[Source records]
:::::

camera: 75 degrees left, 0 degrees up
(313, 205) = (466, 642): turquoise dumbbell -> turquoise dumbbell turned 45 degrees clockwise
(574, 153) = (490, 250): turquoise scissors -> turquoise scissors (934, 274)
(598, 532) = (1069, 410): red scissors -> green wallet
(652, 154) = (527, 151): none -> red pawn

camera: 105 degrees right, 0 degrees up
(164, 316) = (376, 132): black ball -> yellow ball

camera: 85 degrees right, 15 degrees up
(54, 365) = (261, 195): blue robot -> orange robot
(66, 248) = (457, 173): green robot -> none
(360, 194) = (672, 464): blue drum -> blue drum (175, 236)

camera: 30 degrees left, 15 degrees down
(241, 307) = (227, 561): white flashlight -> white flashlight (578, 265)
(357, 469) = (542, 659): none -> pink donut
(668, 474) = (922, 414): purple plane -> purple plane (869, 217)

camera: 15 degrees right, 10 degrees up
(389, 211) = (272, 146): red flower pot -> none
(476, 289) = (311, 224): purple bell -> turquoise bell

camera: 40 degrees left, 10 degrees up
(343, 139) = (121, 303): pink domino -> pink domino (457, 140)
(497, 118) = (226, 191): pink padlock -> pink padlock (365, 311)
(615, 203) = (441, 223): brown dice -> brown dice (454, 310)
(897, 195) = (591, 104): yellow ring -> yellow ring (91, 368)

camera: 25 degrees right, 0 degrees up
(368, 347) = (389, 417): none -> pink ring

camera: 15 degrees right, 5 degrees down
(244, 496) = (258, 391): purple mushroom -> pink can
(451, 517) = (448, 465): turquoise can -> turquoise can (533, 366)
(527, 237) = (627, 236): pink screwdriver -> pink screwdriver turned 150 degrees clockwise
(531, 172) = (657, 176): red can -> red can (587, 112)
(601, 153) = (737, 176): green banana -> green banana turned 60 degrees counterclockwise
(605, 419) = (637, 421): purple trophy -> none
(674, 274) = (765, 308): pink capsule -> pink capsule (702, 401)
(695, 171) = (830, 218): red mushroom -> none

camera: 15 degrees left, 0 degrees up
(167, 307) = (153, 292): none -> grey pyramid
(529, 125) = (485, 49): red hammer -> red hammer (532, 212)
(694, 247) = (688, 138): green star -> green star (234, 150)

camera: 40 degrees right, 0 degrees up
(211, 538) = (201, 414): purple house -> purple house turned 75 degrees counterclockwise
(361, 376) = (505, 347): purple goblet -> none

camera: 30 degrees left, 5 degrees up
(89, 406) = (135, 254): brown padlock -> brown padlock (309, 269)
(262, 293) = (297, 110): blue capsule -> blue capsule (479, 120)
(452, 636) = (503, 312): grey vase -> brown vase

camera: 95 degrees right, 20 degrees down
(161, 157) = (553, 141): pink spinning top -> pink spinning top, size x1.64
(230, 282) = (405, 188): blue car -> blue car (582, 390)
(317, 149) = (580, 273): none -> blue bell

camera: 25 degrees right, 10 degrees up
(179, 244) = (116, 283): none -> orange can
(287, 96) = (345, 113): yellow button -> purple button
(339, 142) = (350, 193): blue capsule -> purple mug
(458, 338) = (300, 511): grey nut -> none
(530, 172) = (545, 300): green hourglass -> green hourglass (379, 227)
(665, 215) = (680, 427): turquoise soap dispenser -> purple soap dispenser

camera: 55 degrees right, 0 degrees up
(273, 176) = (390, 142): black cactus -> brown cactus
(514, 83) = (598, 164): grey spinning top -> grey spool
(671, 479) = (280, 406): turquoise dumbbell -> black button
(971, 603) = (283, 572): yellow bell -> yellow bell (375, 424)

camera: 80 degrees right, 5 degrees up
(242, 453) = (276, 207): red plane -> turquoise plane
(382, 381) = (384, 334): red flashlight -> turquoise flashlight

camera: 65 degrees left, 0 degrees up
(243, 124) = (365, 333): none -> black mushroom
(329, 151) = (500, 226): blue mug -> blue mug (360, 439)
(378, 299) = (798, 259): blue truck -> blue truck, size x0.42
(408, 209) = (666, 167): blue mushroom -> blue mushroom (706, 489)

:::::

■ GOAL OF THE EXERCISE
Transcribe every entry verbatim.

■ OUTPUT OF THE TASK
camera: 75 degrees left, 0 degrees up
(313, 205) = (466, 642): turquoise dumbbell -> turquoise dumbbell turned 45 degrees clockwise
(574, 153) = (490, 250): turquoise scissors -> turquoise scissors (934, 274)
(598, 532) = (1069, 410): red scissors -> green wallet
(652, 154) = (527, 151): none -> red pawn

camera: 105 degrees right, 0 degrees up
(164, 316) = (376, 132): black ball -> yellow ball

camera: 85 degrees right, 15 degrees up
(54, 365) = (261, 195): blue robot -> orange robot
(66, 248) = (457, 173): green robot -> none
(360, 194) = (672, 464): blue drum -> blue drum (175, 236)

camera: 30 degrees left, 15 degrees down
(241, 307) = (227, 561): white flashlight -> white flashlight (578, 265)
(357, 469) = (542, 659): none -> pink donut
(668, 474) = (922, 414): purple plane -> purple plane (869, 217)

camera: 15 degrees right, 10 degrees up
(389, 211) = (272, 146): red flower pot -> none
(476, 289) = (311, 224): purple bell -> turquoise bell

camera: 40 degrees left, 10 degrees up
(343, 139) = (121, 303): pink domino -> pink domino (457, 140)
(497, 118) = (226, 191): pink padlock -> pink padlock (365, 311)
(615, 203) = (441, 223): brown dice -> brown dice (454, 310)
(897, 195) = (591, 104): yellow ring -> yellow ring (91, 368)

camera: 25 degrees right, 0 degrees up
(368, 347) = (389, 417): none -> pink ring

camera: 15 degrees right, 5 degrees down
(244, 496) = (258, 391): purple mushroom -> pink can
(451, 517) = (448, 465): turquoise can -> turquoise can (533, 366)
(527, 237) = (627, 236): pink screwdriver -> pink screwdriver turned 150 degrees clockwise
(531, 172) = (657, 176): red can -> red can (587, 112)
(601, 153) = (737, 176): green banana -> green banana turned 60 degrees counterclockwise
(605, 419) = (637, 421): purple trophy -> none
(674, 274) = (765, 308): pink capsule -> pink capsule (702, 401)
(695, 171) = (830, 218): red mushroom -> none

camera: 15 degrees left, 0 degrees up
(167, 307) = (153, 292): none -> grey pyramid
(529, 125) = (485, 49): red hammer -> red hammer (532, 212)
(694, 247) = (688, 138): green star -> green star (234, 150)

camera: 40 degrees right, 0 degrees up
(211, 538) = (201, 414): purple house -> purple house turned 75 degrees counterclockwise
(361, 376) = (505, 347): purple goblet -> none

camera: 30 degrees left, 5 degrees up
(89, 406) = (135, 254): brown padlock -> brown padlock (309, 269)
(262, 293) = (297, 110): blue capsule -> blue capsule (479, 120)
(452, 636) = (503, 312): grey vase -> brown vase

camera: 95 degrees right, 20 degrees down
(161, 157) = (553, 141): pink spinning top -> pink spinning top, size x1.64
(230, 282) = (405, 188): blue car -> blue car (582, 390)
(317, 149) = (580, 273): none -> blue bell

camera: 25 degrees right, 10 degrees up
(179, 244) = (116, 283): none -> orange can
(287, 96) = (345, 113): yellow button -> purple button
(339, 142) = (350, 193): blue capsule -> purple mug
(458, 338) = (300, 511): grey nut -> none
(530, 172) = (545, 300): green hourglass -> green hourglass (379, 227)
(665, 215) = (680, 427): turquoise soap dispenser -> purple soap dispenser

camera: 55 degrees right, 0 degrees up
(273, 176) = (390, 142): black cactus -> brown cactus
(514, 83) = (598, 164): grey spinning top -> grey spool
(671, 479) = (280, 406): turquoise dumbbell -> black button
(971, 603) = (283, 572): yellow bell -> yellow bell (375, 424)

camera: 80 degrees right, 5 degrees up
(242, 453) = (276, 207): red plane -> turquoise plane
(382, 381) = (384, 334): red flashlight -> turquoise flashlight

camera: 65 degrees left, 0 degrees up
(243, 124) = (365, 333): none -> black mushroom
(329, 151) = (500, 226): blue mug -> blue mug (360, 439)
(378, 299) = (798, 259): blue truck -> blue truck, size x0.42
(408, 209) = (666, 167): blue mushroom -> blue mushroom (706, 489)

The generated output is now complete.